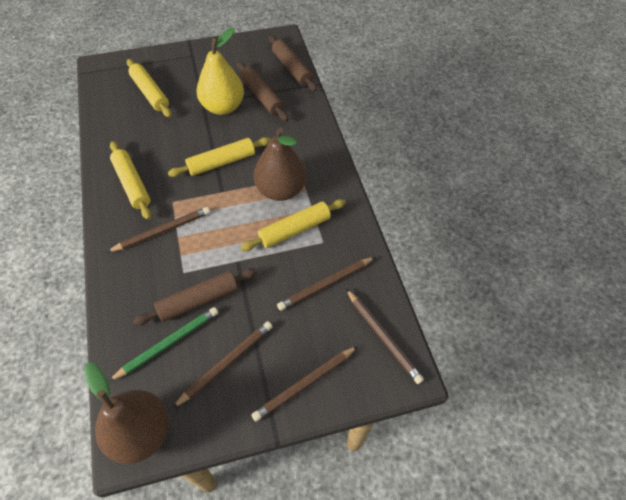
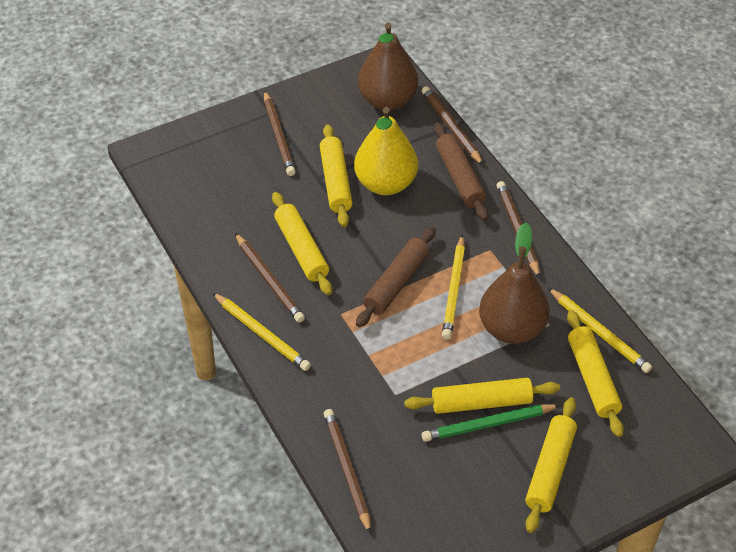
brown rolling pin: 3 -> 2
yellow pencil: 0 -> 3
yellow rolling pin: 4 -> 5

= = = =

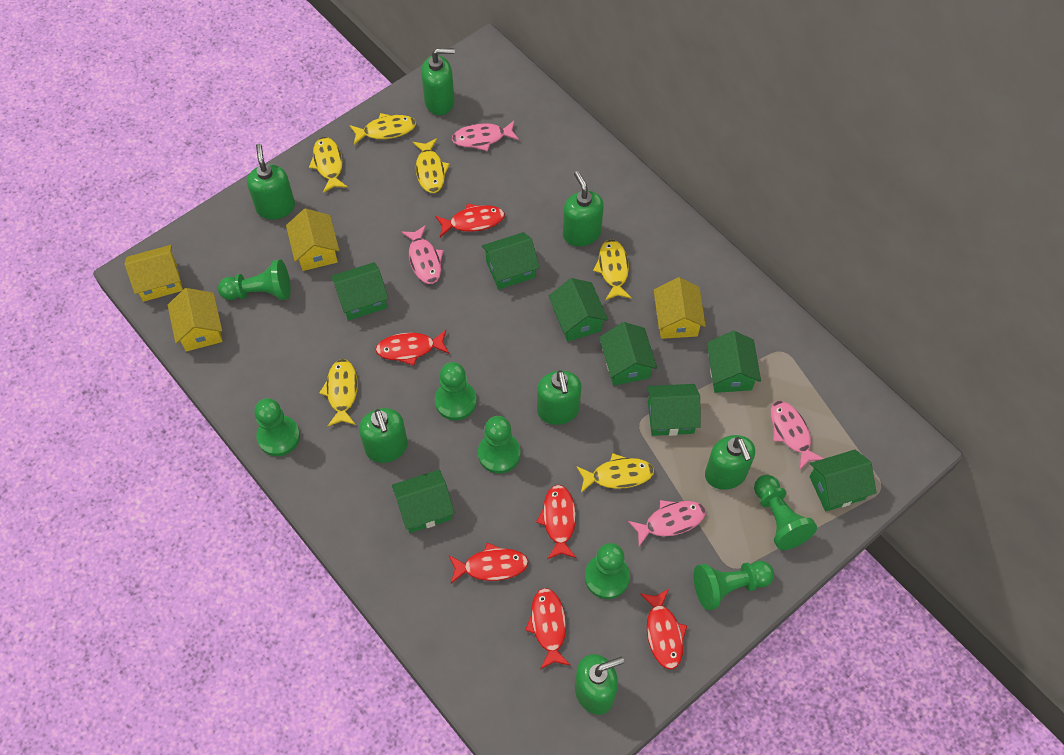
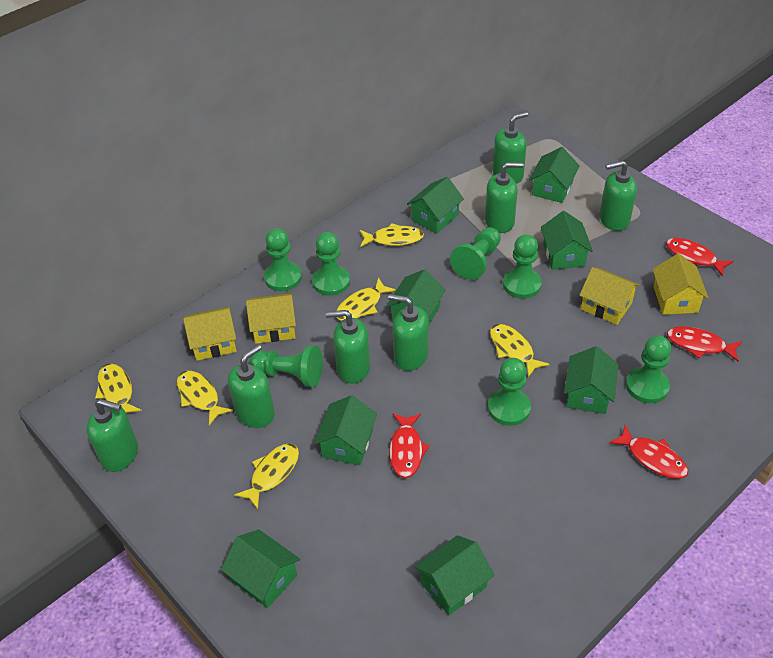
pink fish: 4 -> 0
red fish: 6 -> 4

= = = =

ASSIGNMENT: Please return every line of the records above that contains the word "rolling".

RESULT OF THE TASK:
brown rolling pin: 3 -> 2
yellow rolling pin: 4 -> 5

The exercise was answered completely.